::: SUPPLIED DATA

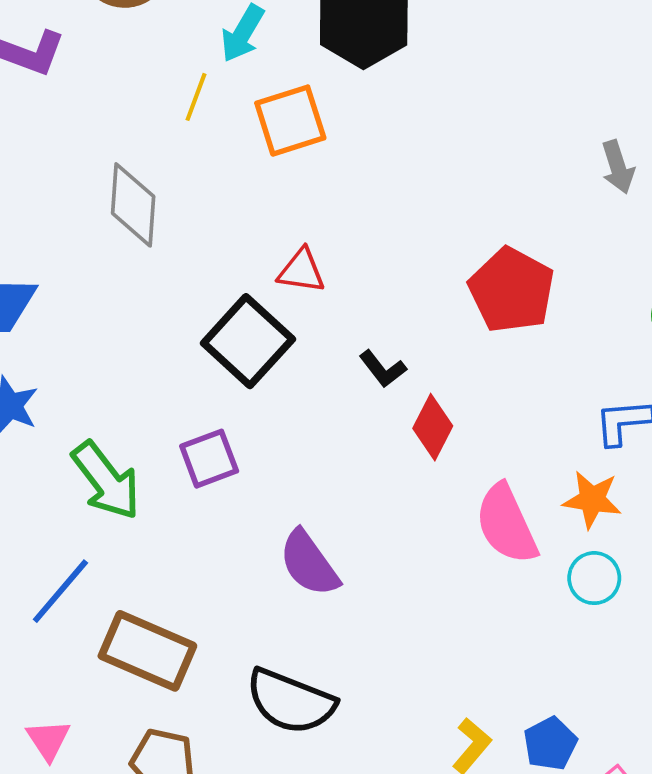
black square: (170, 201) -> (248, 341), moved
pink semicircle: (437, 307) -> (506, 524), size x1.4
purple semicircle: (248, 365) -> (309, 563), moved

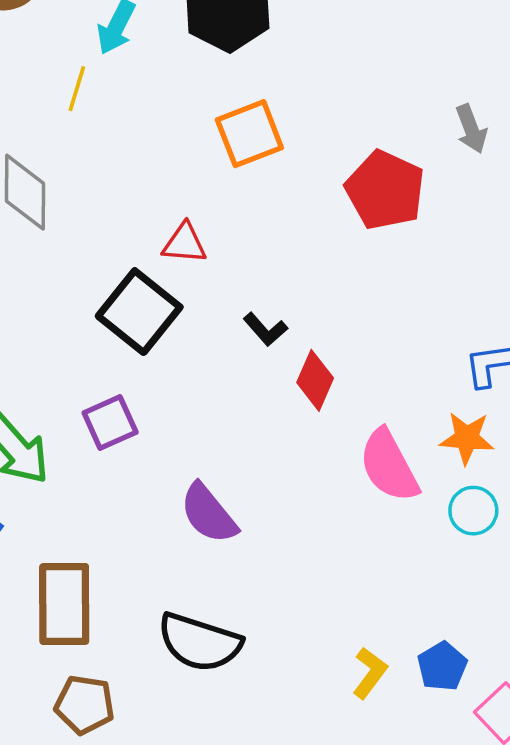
orange square: (290, 121) -> (249, 134), moved
red pentagon: (512, 290) -> (385, 190), moved
brown rectangle: (147, 651) -> (64, 604), turned 70

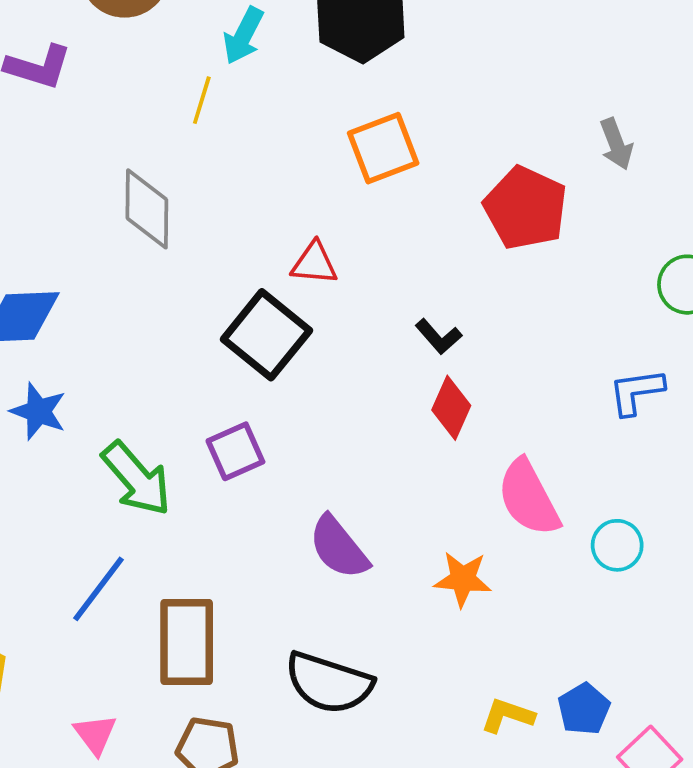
black L-shape: (265, 329) -> (439, 337), moved
orange star: (467, 438) -> (463, 579), moved
yellow L-shape: (370, 673) -> (508, 716), turned -108

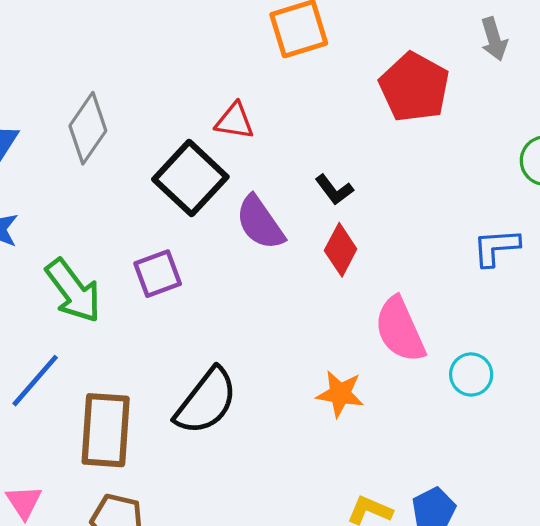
gray diamond: (147, 209) -> (88, 128), moved, turned 30
purple semicircle: (339, 547) -> (260, 223), moved
black semicircle: (329, 683) -> (206, 401), moved, turned -74

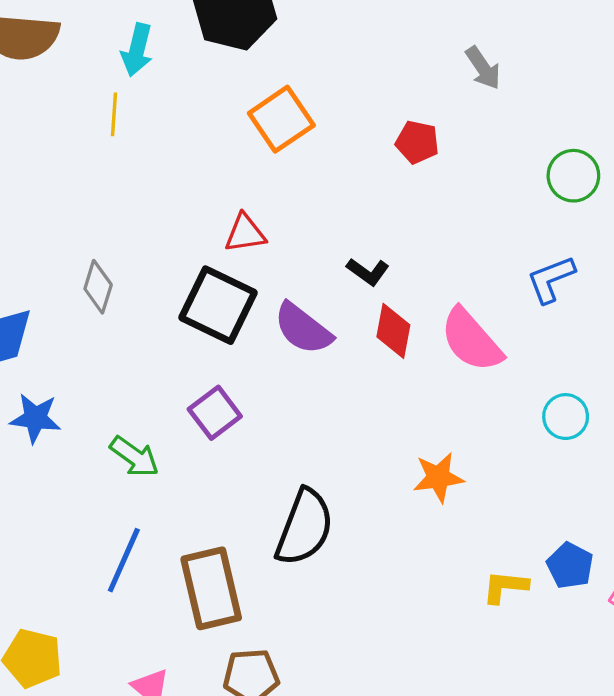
red pentagon: (414, 87) -> (417, 142), size x0.6
gray diamond: (88, 128) -> (98, 287), size x0.7
green arrow: (73, 291) -> (134, 457), size x0.7
pink semicircle: (400, 330) -> (471, 340), moved

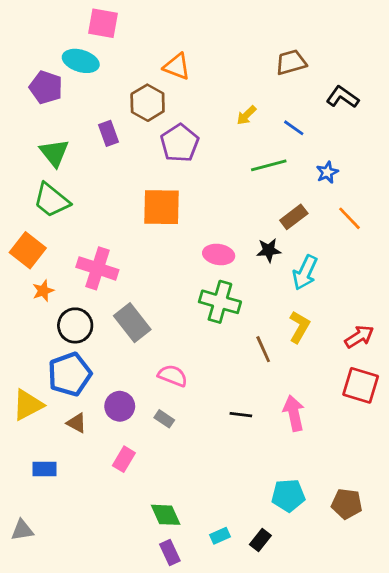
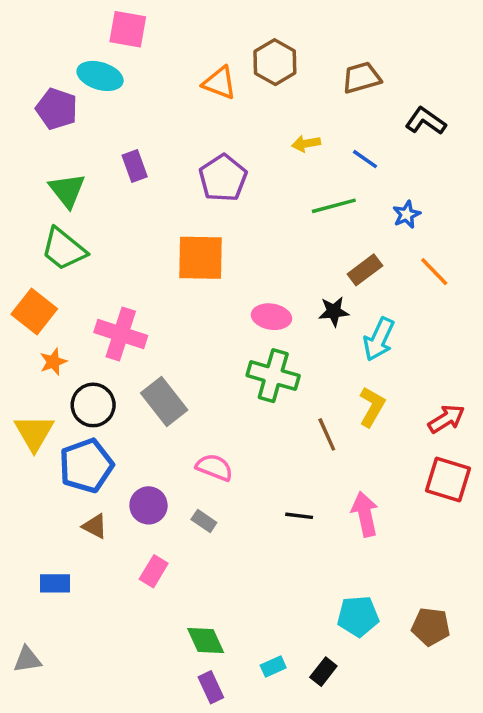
brown hexagon: (148, 103) -> (275, 62), moved
yellow arrow: (246, 115) -> (306, 144), turned 35
yellow triangle: (28, 405) -> (34, 433), moved, turned -32

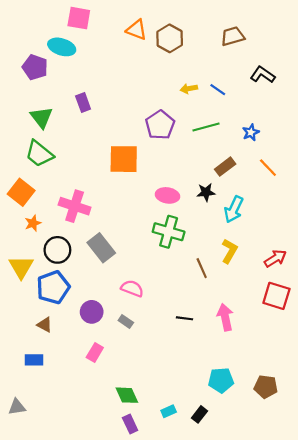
brown trapezoid: (362, 78) -> (233, 36), moved
orange triangle: (220, 83) -> (136, 30), moved
blue line: (365, 159) -> (218, 90), moved
purple pentagon: (223, 178) -> (160, 125), moved
brown triangle: (95, 526) -> (45, 325), moved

::::::

**TASK OBJECTIVE:**
The expected answer is an unaltered copy of the listing, images removed.

**YOUR RESPONSE:**
black square: (170, 201) -> (248, 341), moved
pink semicircle: (437, 307) -> (506, 524), size x1.4
purple semicircle: (248, 365) -> (309, 563), moved

orange square: (290, 121) -> (249, 134), moved
red pentagon: (512, 290) -> (385, 190), moved
brown rectangle: (147, 651) -> (64, 604), turned 70

black L-shape: (265, 329) -> (439, 337), moved
orange star: (467, 438) -> (463, 579), moved
yellow L-shape: (370, 673) -> (508, 716), turned -108

gray diamond: (147, 209) -> (88, 128), moved, turned 30
purple semicircle: (339, 547) -> (260, 223), moved
black semicircle: (329, 683) -> (206, 401), moved, turned -74

red pentagon: (414, 87) -> (417, 142), size x0.6
gray diamond: (88, 128) -> (98, 287), size x0.7
green arrow: (73, 291) -> (134, 457), size x0.7
pink semicircle: (400, 330) -> (471, 340), moved

brown hexagon: (148, 103) -> (275, 62), moved
yellow arrow: (246, 115) -> (306, 144), turned 35
yellow triangle: (28, 405) -> (34, 433), moved, turned -32

brown trapezoid: (362, 78) -> (233, 36), moved
orange triangle: (220, 83) -> (136, 30), moved
blue line: (365, 159) -> (218, 90), moved
purple pentagon: (223, 178) -> (160, 125), moved
brown triangle: (95, 526) -> (45, 325), moved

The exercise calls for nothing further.